TASK STATEMENT: Your copy should start at the line with "[(529,410),(518,427),(529,436),(529,410)]" and end at the line with "[(145,421),(139,429),(148,438),(156,429),(145,421)]" in the data below. Transcribe only those lines, exactly, pictures excluded.
Segment Start: PROVIDED DATA
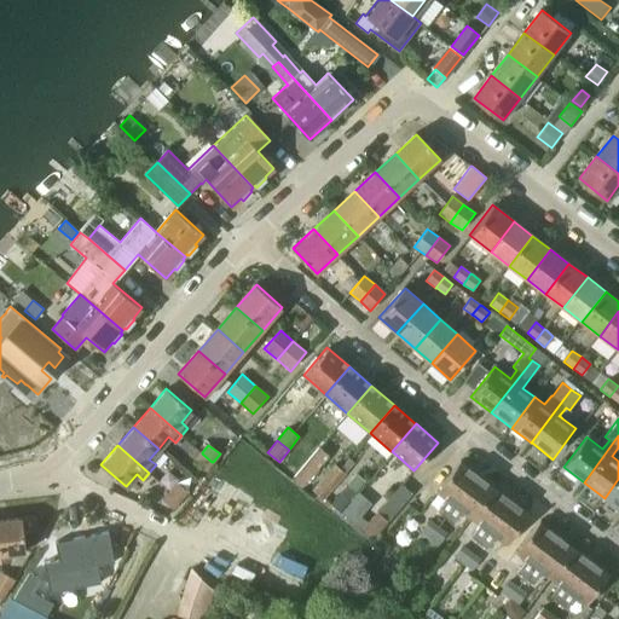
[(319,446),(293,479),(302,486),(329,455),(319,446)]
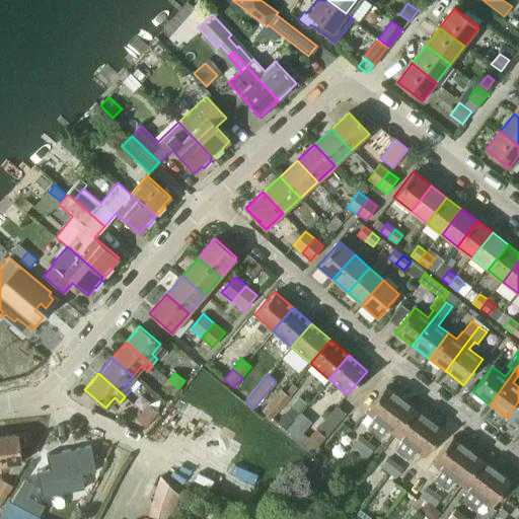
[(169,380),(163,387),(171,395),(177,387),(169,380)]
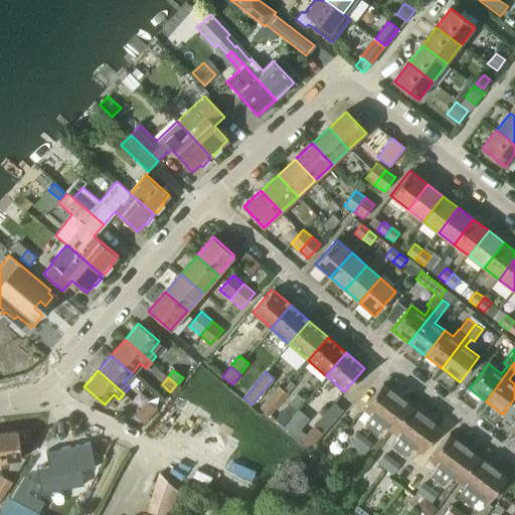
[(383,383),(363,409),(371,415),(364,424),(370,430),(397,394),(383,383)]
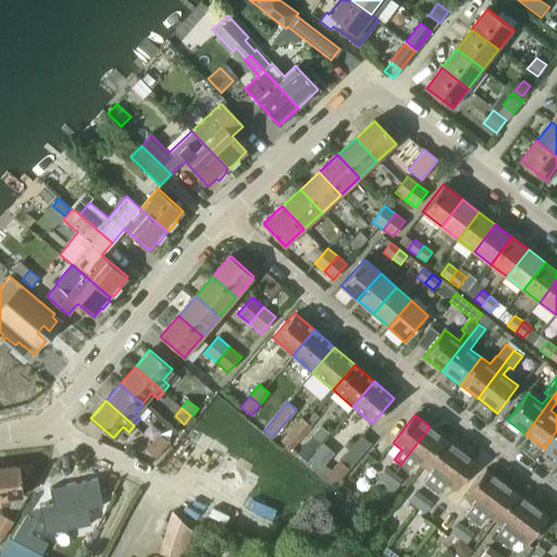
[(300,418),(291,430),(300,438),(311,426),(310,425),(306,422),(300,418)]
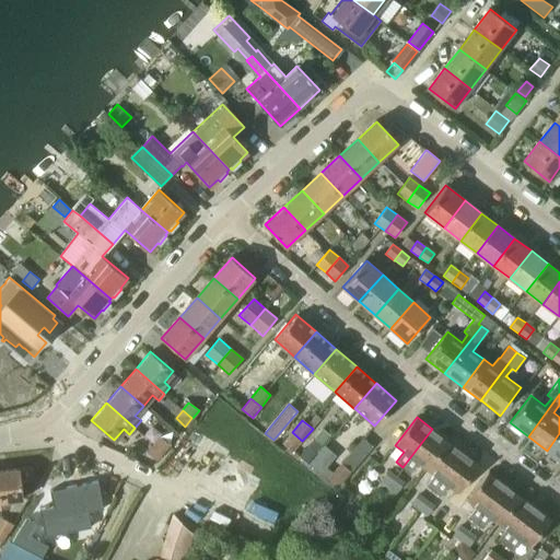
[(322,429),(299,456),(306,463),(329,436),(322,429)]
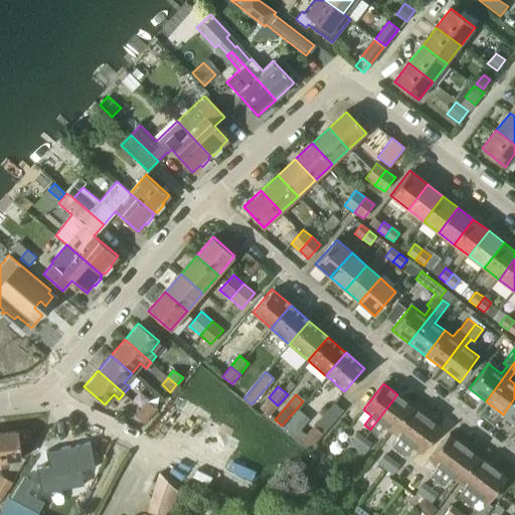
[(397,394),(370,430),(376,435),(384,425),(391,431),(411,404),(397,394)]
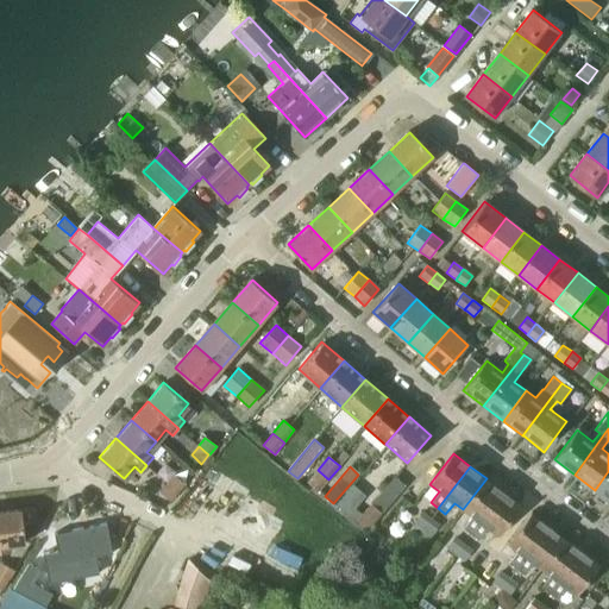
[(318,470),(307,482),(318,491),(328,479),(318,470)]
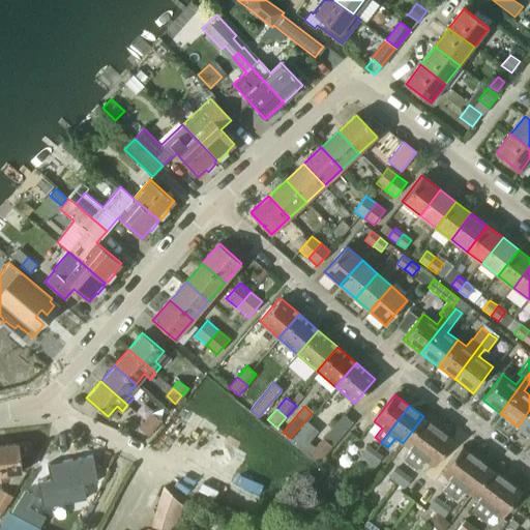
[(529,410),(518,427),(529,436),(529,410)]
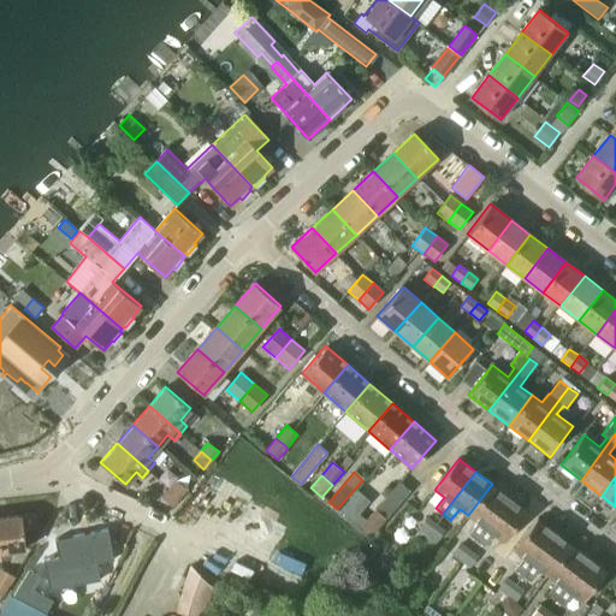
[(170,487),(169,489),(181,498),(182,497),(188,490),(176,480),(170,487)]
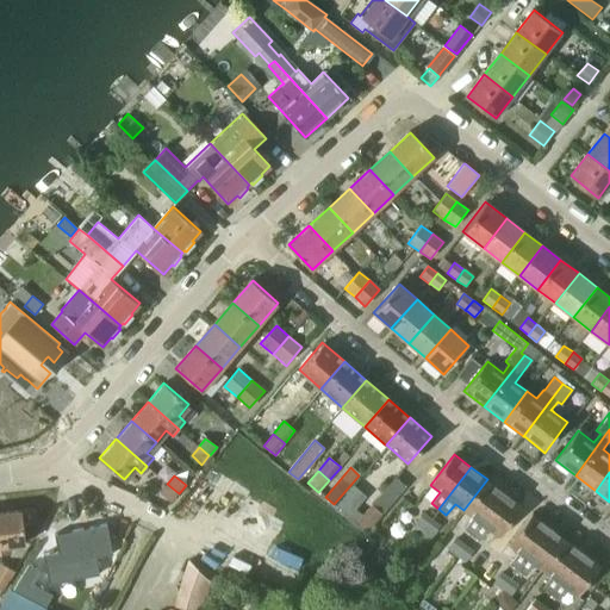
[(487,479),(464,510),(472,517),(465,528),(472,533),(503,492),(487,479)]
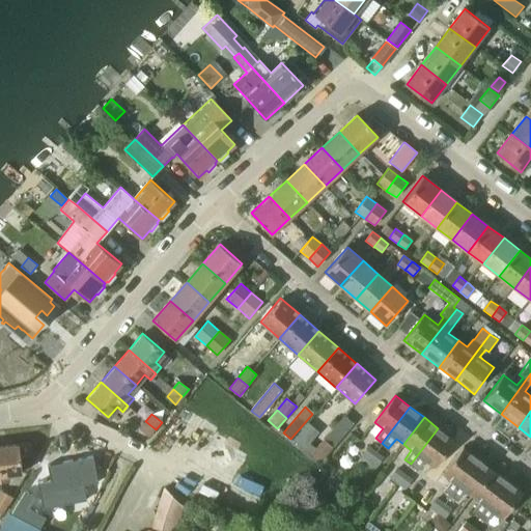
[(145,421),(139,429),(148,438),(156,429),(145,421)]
Segment End: PROVIDED DATA
Segment Start: PROVIDED DATA
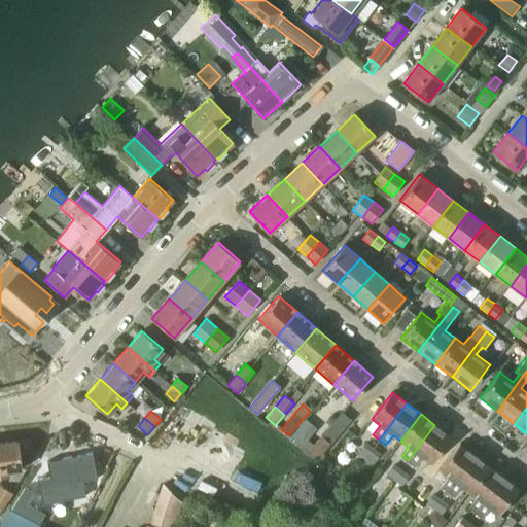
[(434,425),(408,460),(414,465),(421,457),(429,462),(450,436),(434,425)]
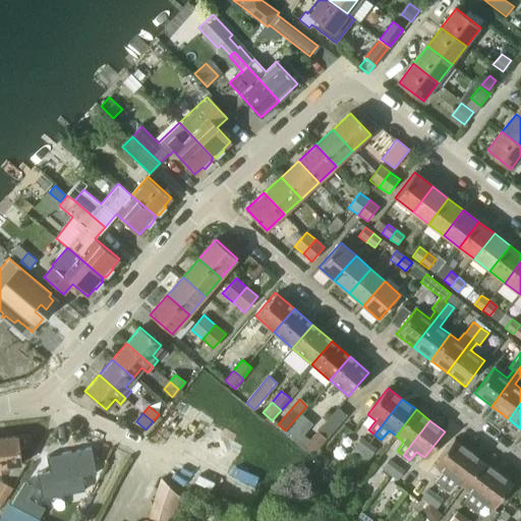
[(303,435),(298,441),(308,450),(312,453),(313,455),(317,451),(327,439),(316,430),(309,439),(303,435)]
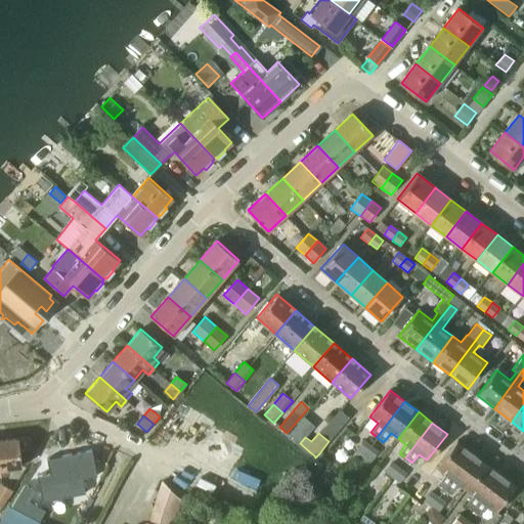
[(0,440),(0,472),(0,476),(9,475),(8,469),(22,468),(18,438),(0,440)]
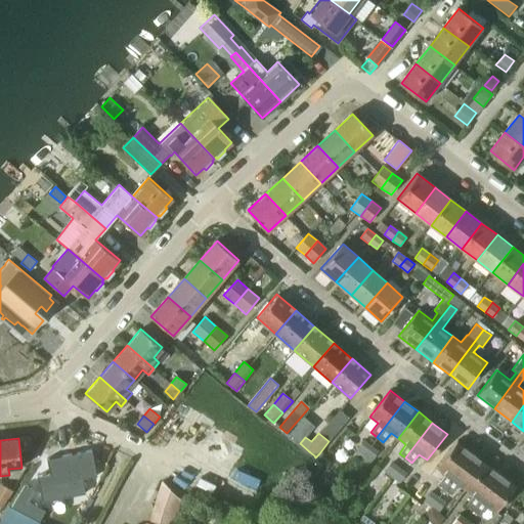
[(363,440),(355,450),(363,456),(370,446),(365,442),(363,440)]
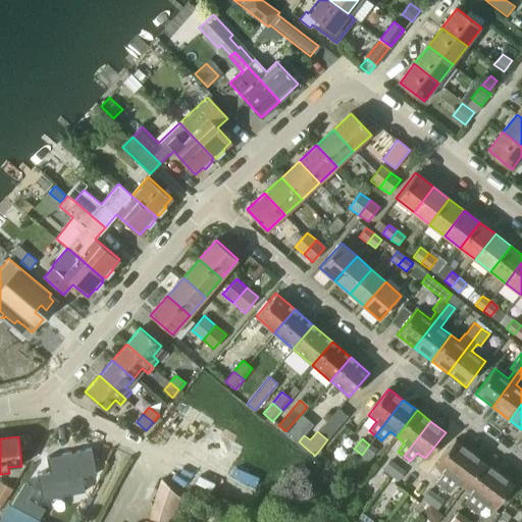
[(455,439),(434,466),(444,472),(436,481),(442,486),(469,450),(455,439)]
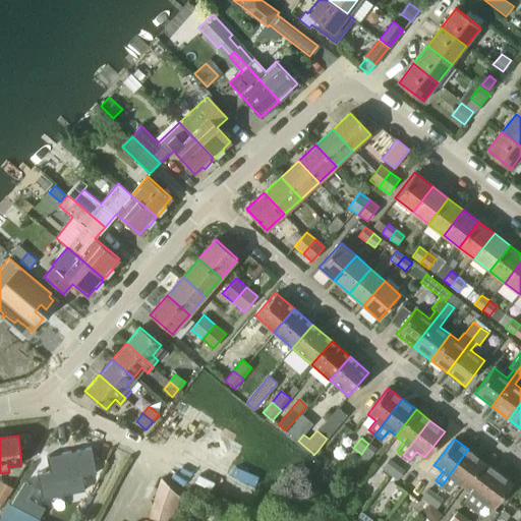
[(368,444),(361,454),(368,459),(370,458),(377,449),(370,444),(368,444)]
Segment End: PROVIDED DATA
REPLY:
[(529,410),(518,427),(529,436),(529,410)]
[(170,487),(169,489),(181,498),(182,497),(188,490),(176,480),(170,487)]
[(487,479),(464,510),(472,517),(465,528),(472,533),(503,492),(487,479)]
[(145,421),(139,429),(148,438),(156,429),(145,421)]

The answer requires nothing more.